(Records from a data source)
▼
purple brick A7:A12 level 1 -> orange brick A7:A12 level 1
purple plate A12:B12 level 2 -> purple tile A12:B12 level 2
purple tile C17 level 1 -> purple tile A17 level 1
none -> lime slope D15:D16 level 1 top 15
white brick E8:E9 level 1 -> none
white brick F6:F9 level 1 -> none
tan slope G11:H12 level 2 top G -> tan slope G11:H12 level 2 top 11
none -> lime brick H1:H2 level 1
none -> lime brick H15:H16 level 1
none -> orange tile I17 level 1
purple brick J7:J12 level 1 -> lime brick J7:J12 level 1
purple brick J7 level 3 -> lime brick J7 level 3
▲
DIRECTIONS FOR THIS TASK =>
Write out every line from the entries where "white" appears.

TASK RESPONSE =>
white brick E8:E9 level 1 -> none
white brick F6:F9 level 1 -> none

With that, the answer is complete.